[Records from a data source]
--------------------
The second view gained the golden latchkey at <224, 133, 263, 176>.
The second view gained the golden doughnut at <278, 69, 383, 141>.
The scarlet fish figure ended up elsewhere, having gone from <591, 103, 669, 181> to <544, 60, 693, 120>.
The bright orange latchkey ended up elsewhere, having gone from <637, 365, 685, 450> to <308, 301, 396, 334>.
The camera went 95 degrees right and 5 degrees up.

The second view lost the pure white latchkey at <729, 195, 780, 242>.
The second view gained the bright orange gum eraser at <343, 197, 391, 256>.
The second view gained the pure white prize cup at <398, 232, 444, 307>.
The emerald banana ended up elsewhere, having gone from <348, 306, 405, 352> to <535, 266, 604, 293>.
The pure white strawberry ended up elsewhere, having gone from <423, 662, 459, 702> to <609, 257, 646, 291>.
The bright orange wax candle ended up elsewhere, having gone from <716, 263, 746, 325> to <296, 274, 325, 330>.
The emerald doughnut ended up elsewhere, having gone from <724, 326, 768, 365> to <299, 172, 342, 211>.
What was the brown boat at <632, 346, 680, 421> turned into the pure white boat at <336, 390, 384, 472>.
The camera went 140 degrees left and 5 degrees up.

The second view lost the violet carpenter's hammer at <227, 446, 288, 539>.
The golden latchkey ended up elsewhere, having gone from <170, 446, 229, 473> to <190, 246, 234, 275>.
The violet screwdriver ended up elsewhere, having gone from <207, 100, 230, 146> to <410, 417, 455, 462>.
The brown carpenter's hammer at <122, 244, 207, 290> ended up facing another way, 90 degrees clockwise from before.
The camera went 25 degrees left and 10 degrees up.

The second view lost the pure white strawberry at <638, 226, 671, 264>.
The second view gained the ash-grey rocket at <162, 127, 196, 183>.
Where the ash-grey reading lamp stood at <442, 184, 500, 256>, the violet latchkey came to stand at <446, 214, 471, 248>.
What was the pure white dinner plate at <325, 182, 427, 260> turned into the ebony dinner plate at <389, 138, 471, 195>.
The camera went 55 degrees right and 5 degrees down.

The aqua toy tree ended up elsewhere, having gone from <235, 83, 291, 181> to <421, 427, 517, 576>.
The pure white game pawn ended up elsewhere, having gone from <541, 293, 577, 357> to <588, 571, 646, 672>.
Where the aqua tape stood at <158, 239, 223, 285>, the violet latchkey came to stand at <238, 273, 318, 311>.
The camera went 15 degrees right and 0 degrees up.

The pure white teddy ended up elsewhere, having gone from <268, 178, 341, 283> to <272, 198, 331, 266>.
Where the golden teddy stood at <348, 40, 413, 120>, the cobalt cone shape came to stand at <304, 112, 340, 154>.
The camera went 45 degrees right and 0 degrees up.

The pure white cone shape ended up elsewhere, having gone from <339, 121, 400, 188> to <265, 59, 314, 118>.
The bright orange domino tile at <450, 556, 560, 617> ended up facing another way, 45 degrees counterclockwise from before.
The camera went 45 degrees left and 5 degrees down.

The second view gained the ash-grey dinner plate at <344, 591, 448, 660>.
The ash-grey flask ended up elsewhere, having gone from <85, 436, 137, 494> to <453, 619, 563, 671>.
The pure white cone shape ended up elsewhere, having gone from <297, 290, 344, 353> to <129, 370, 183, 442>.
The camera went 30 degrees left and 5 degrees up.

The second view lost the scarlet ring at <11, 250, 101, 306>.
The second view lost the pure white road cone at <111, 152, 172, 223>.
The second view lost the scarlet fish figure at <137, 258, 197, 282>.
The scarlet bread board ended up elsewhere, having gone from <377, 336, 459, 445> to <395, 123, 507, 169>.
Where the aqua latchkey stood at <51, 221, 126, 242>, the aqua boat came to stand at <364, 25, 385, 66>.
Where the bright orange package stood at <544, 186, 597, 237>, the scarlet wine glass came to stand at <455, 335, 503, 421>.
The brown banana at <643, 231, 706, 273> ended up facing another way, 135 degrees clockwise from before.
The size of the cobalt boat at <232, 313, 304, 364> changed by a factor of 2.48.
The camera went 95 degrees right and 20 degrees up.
--------------------
EXERCISE OBJECTIVE
Line tally for "dinner": say how many lines of the records above contain it, and give nothing but the number.

RESPONSE AREA
2